WORK REQUEST:
Select from the records below every line that has the word "black" in it.

EXTRACTED RECORDS:

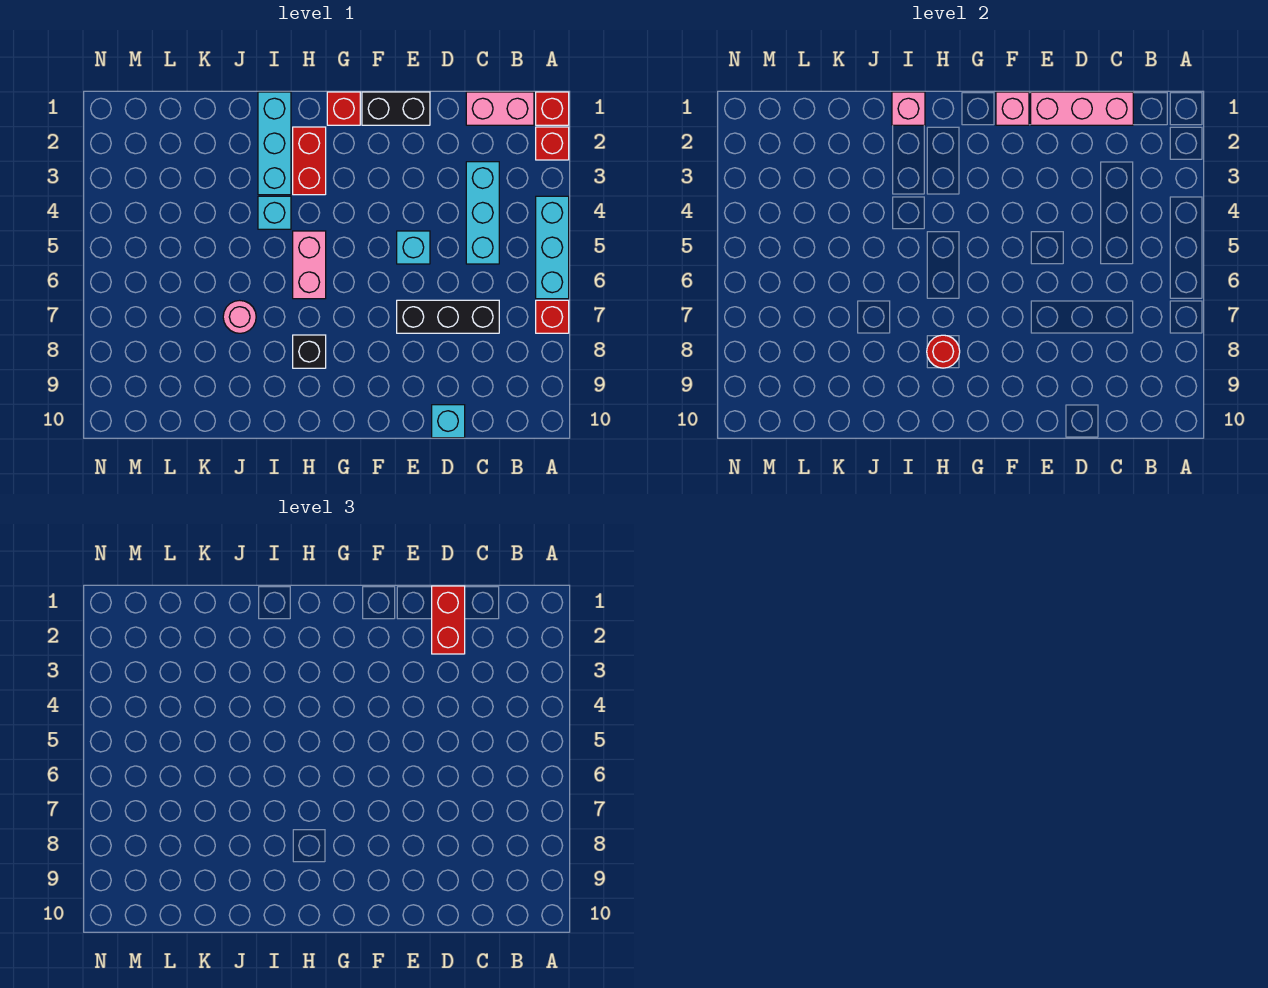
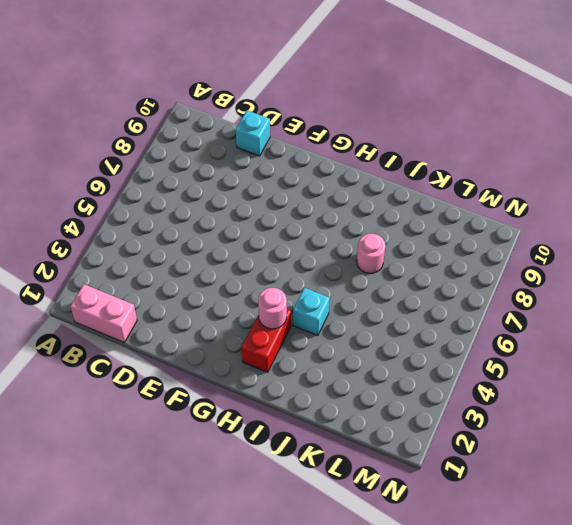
pink round brick H3 level 2 -> none
none -> red brick A1 level 1
none -> red brick A2 level 1
none -> cyan brick A4:A6 level 1

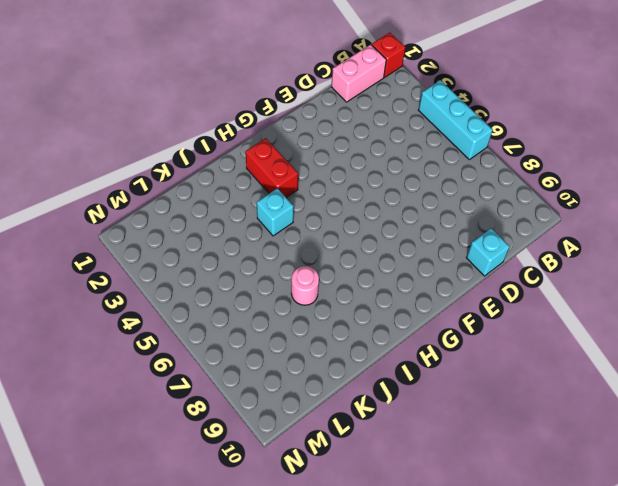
none -> red brick A2 level 1
none -> red brick A7 level 1
none -> cyan brick C3:C5 level 1

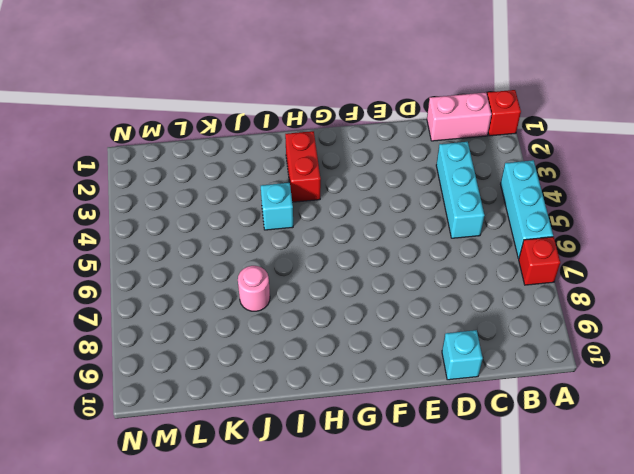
none -> red brick A2 level 1
none -> black brick C7:E7 level 1
none -> black brick E1:F1 level 1

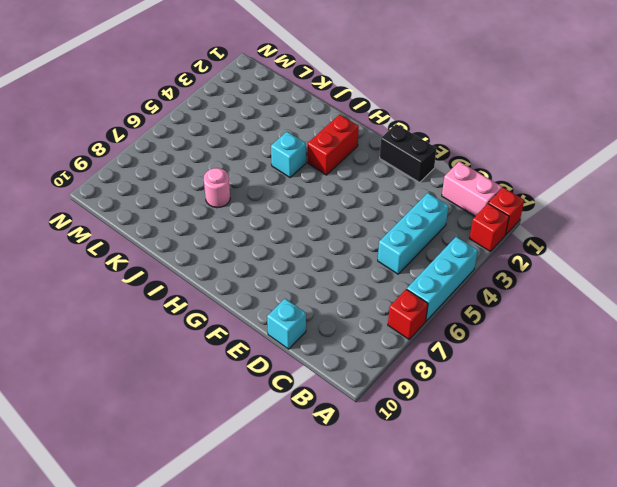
none -> black brick C7:E7 level 1
none -> cyan brick E5 level 1
none -> red brick G1 level 1

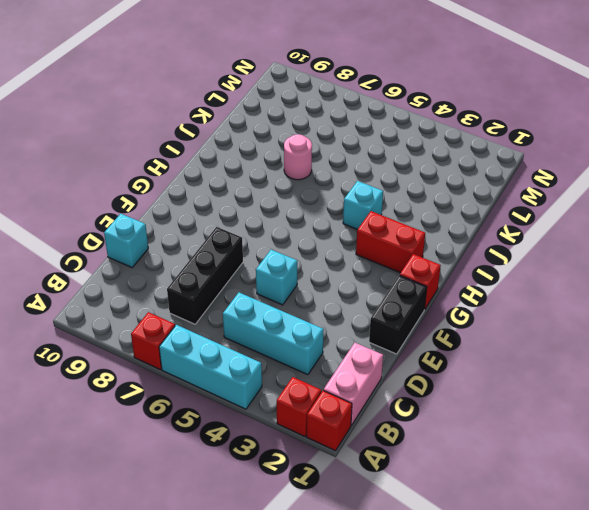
none -> pink brick H5:H6 level 1
none -> black brick H8 level 1
none -> cyan brick I1:I3 level 1

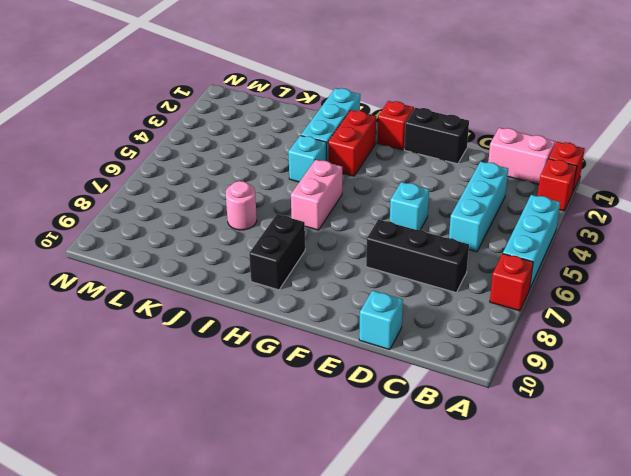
black brick H8:H9 level 1 -> black brick H8 level 1
none -> pink brick C1:E1 level 2
none -> pink brick F1 level 2
none -> red round brick H8 level 2

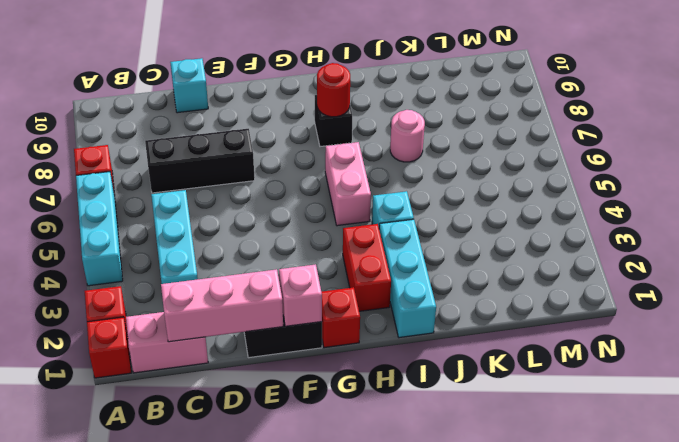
none -> cyan brick E5 level 1
none -> pink brick I1 level 2
none -> red brick D1:D2 level 3

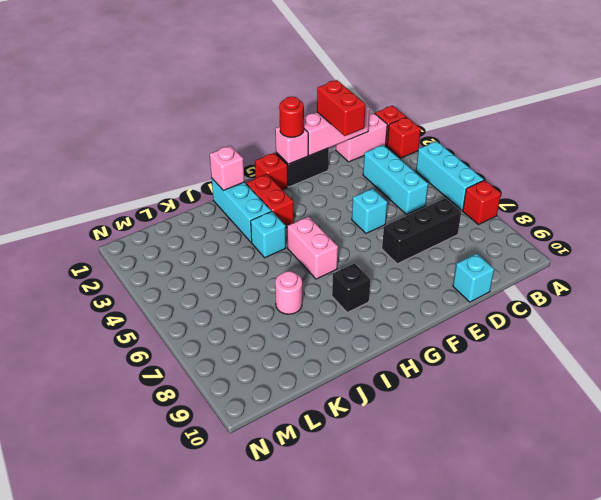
red round brick F1 level 3 -> red round brick H8 level 2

ANSWER TO THE EXERCISE:
none -> black brick C7:E7 level 1
none -> black brick E1:F1 level 1
none -> black brick C7:E7 level 1
none -> black brick H8 level 1
black brick H8:H9 level 1 -> black brick H8 level 1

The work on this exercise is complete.